- TASK INSTRUCTIONS
Leave the pictures aside and give back every entry below word for word.

- DATA EXCERPTS

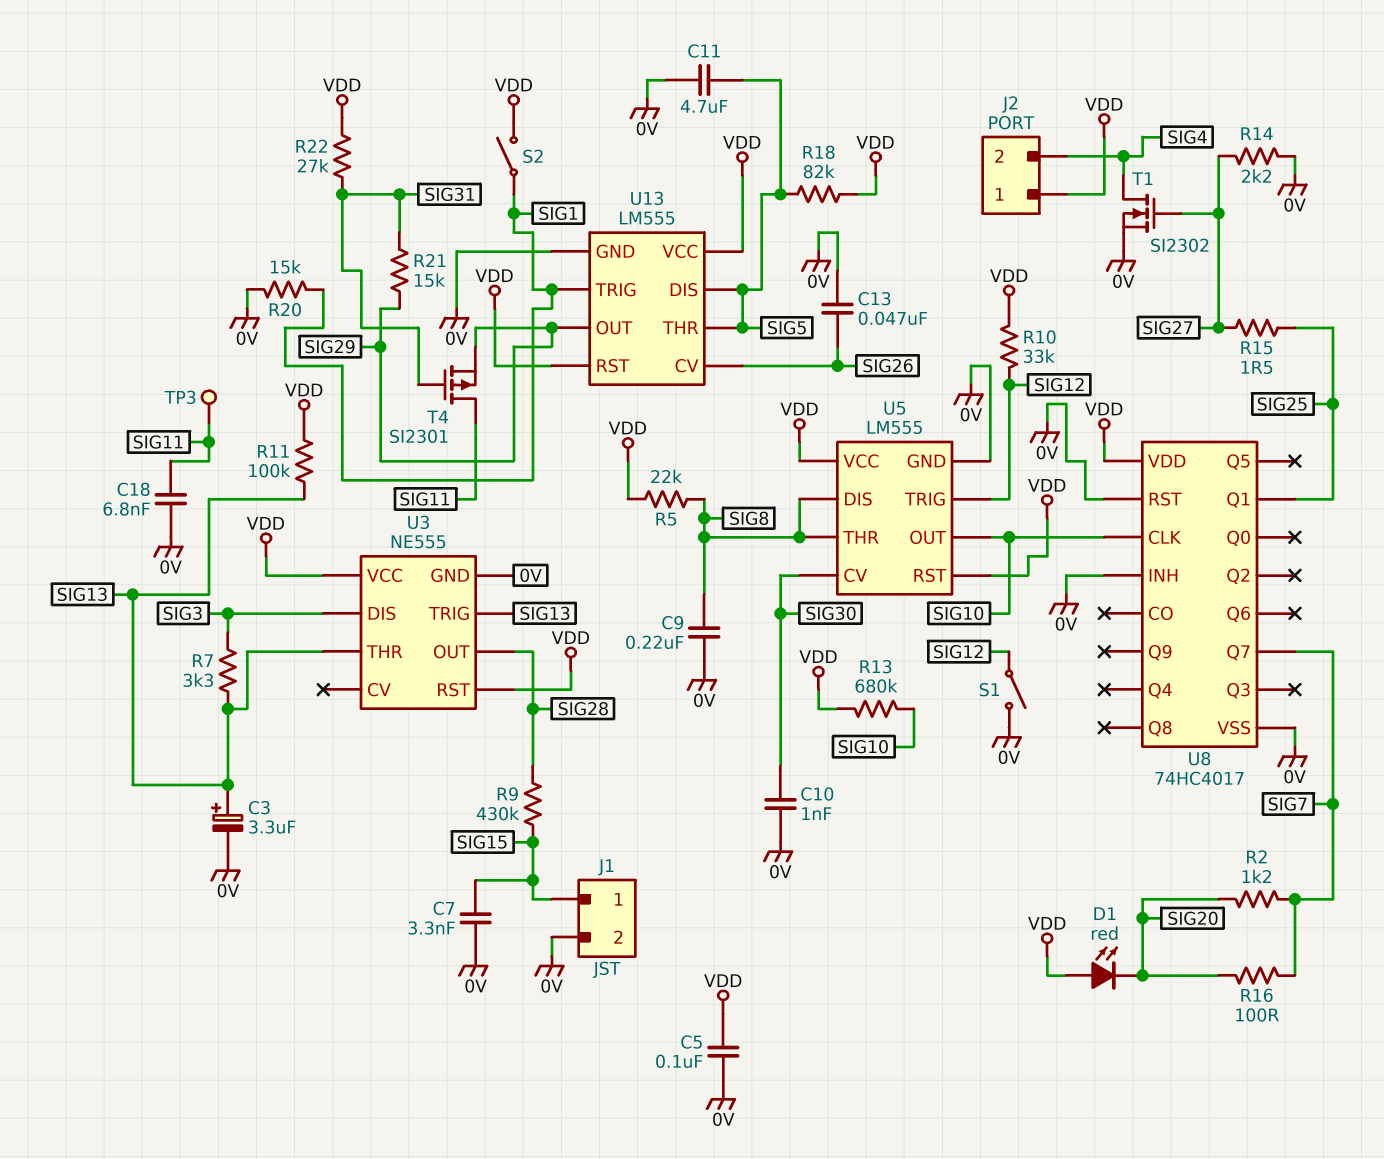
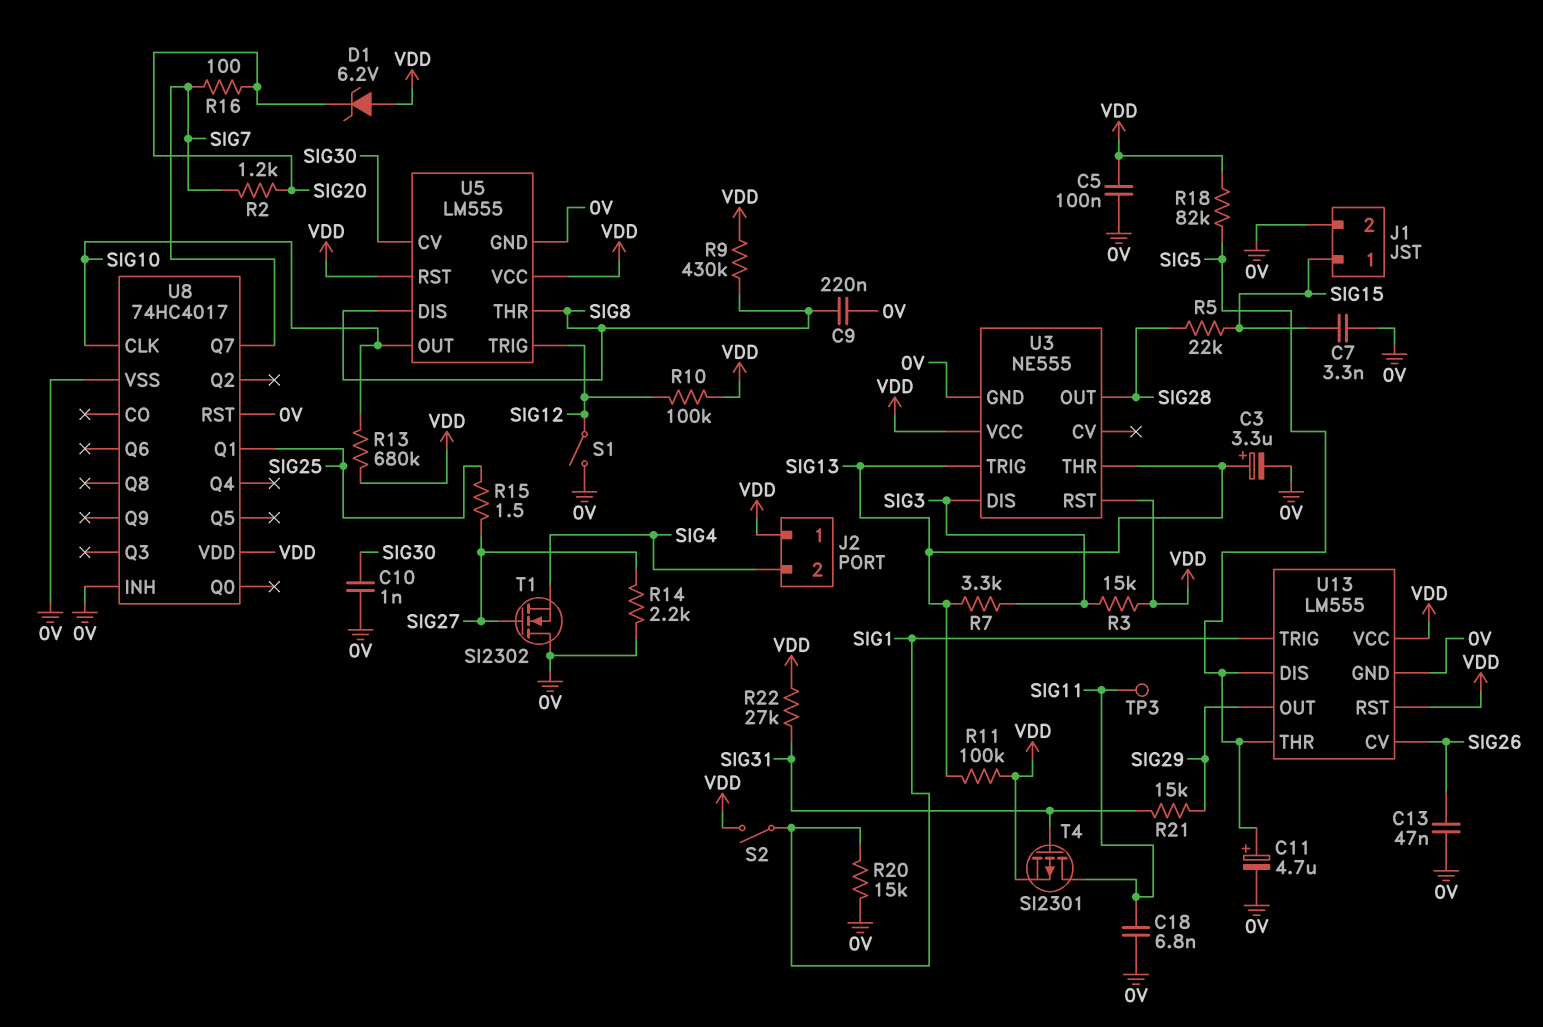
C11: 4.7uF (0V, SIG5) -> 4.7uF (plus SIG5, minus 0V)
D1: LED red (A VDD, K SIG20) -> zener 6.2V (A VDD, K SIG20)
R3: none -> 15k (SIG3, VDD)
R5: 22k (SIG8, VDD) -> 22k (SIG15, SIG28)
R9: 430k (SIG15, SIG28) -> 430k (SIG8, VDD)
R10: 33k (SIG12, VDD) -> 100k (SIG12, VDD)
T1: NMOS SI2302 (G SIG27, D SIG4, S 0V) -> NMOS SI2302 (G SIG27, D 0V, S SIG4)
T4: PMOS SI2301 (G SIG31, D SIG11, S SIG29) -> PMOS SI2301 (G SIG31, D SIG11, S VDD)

- TASK RESULT
C11: 4.7uF (0V, SIG5) -> 4.7uF (plus SIG5, minus 0V)
D1: LED red (A VDD, K SIG20) -> zener 6.2V (A VDD, K SIG20)
R3: none -> 15k (SIG3, VDD)
R5: 22k (SIG8, VDD) -> 22k (SIG15, SIG28)
R9: 430k (SIG15, SIG28) -> 430k (SIG8, VDD)
R10: 33k (SIG12, VDD) -> 100k (SIG12, VDD)
T1: NMOS SI2302 (G SIG27, D SIG4, S 0V) -> NMOS SI2302 (G SIG27, D 0V, S SIG4)
T4: PMOS SI2301 (G SIG31, D SIG11, S SIG29) -> PMOS SI2301 (G SIG31, D SIG11, S VDD)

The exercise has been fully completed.